## Dataset entries
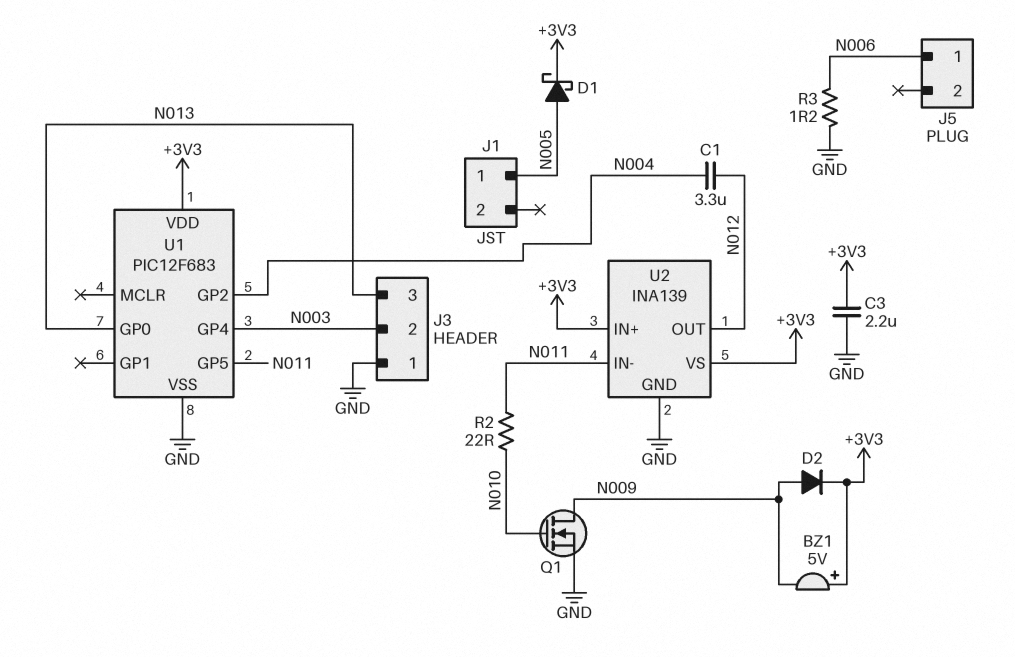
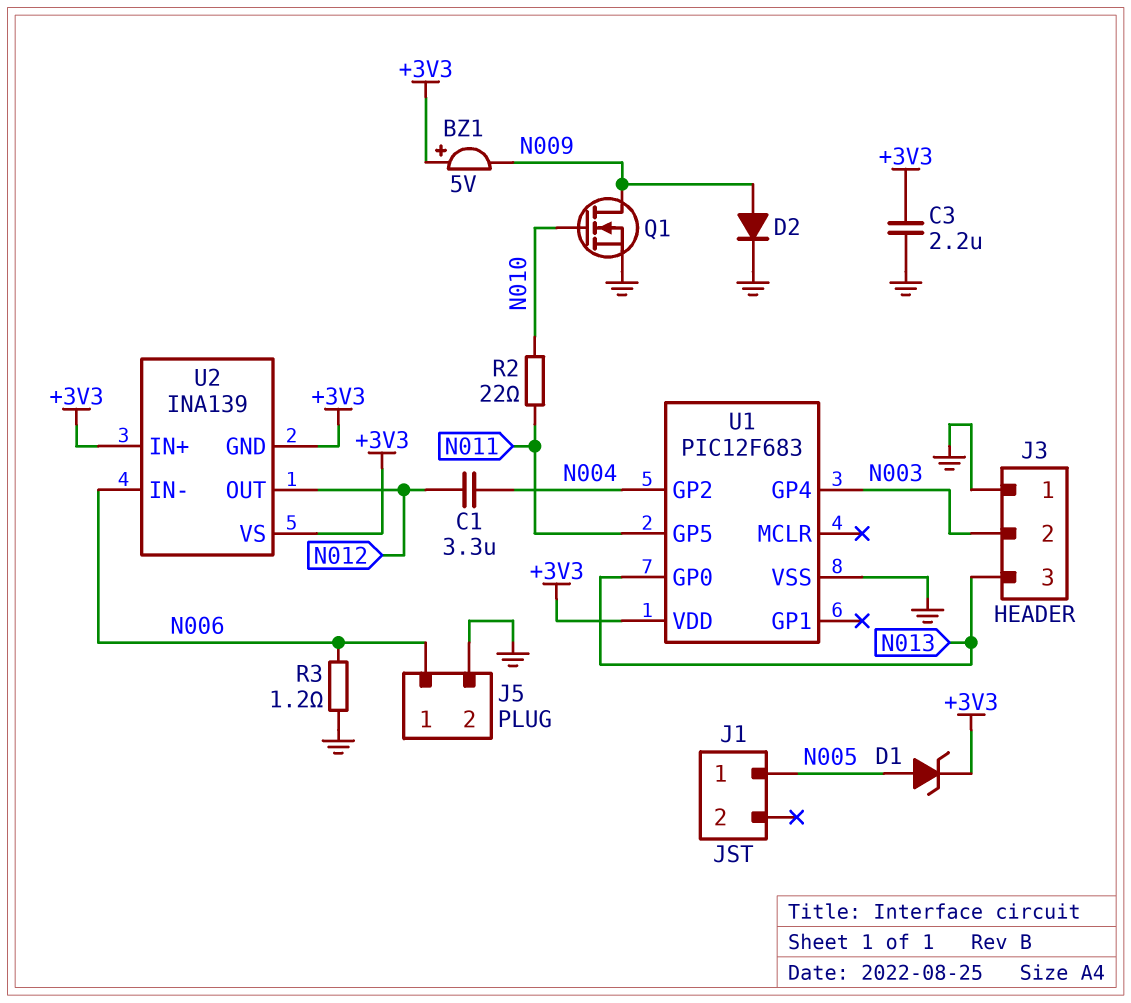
D1: schottky (A N005, K +3V3) -> zener (A N005, K +3V3)
D2: diode (A N009, K +3V3) -> diode (A N009, K GND)
J5 pin 2: none -> GND
U2 pin GND: GND -> +3V3
U2 pin IN-: N011 -> N006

## About this task
Give the complete material again, exactly as written. Do not include the pictures.

## Exercise output
D1: schottky (A N005, K +3V3) -> zener (A N005, K +3V3)
D2: diode (A N009, K +3V3) -> diode (A N009, K GND)
J5 pin 2: none -> GND
U2 pin GND: GND -> +3V3
U2 pin IN-: N011 -> N006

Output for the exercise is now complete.